::: Excerpted data

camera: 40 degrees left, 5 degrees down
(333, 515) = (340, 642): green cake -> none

::::::
::: Excerpted data

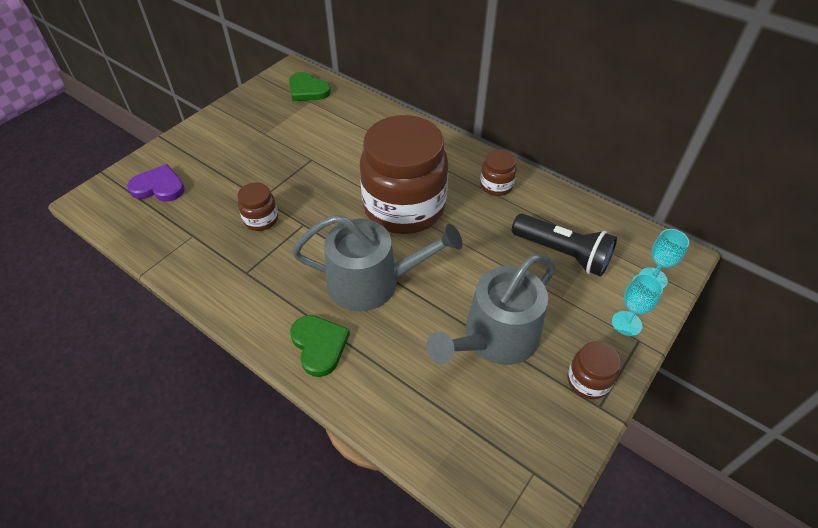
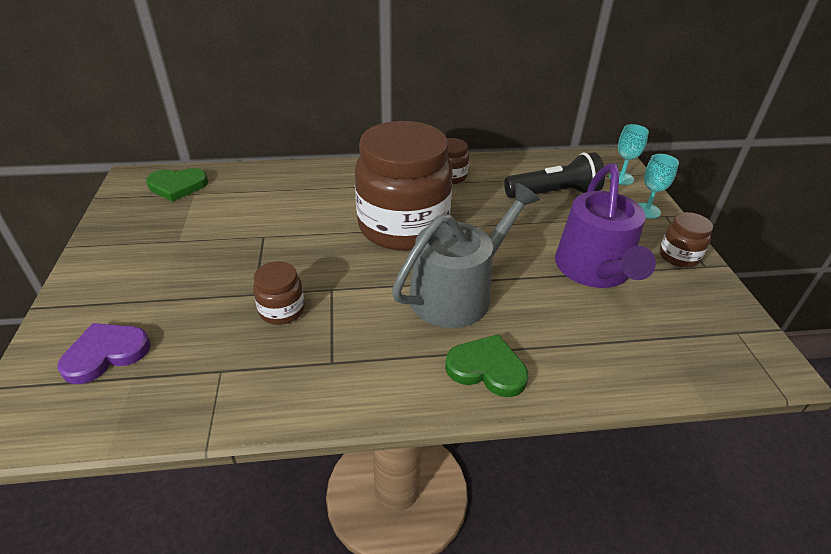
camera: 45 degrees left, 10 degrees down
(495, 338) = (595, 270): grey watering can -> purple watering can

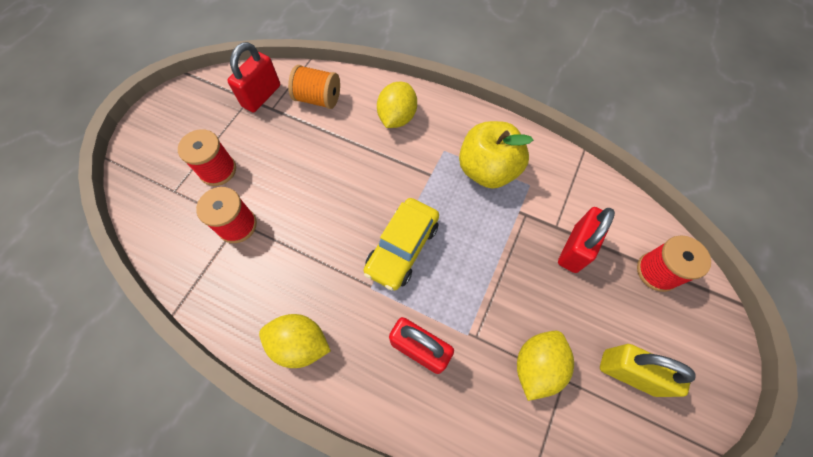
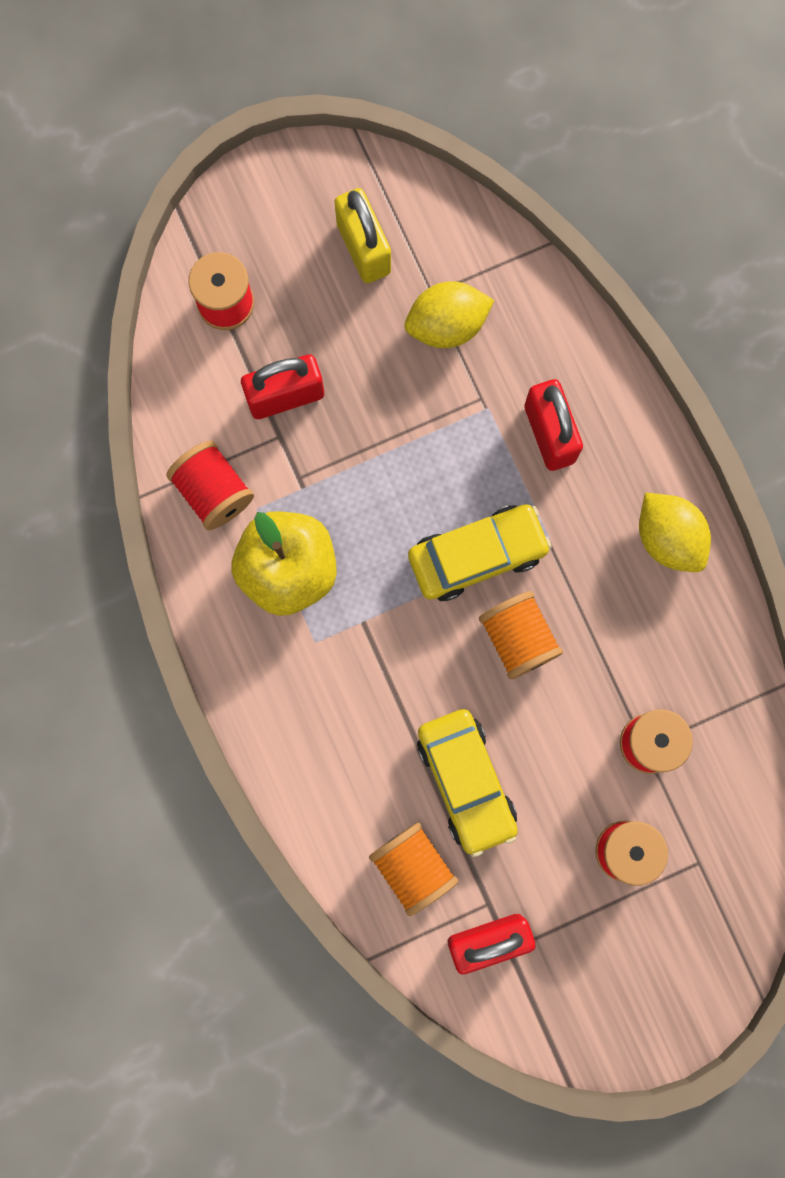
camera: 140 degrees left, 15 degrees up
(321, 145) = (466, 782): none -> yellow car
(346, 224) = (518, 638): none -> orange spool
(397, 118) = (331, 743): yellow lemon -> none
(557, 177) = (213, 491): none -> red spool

::::::

• Exercise instructions
Give an exact copy of the lines above from the line with "camera: 40 degrees left, 5 degrees down" up to and including the line with "(333, 515) = (340, 642): green cake -> none", and leave everything else out.

• Written solution
camera: 40 degrees left, 5 degrees down
(333, 515) = (340, 642): green cake -> none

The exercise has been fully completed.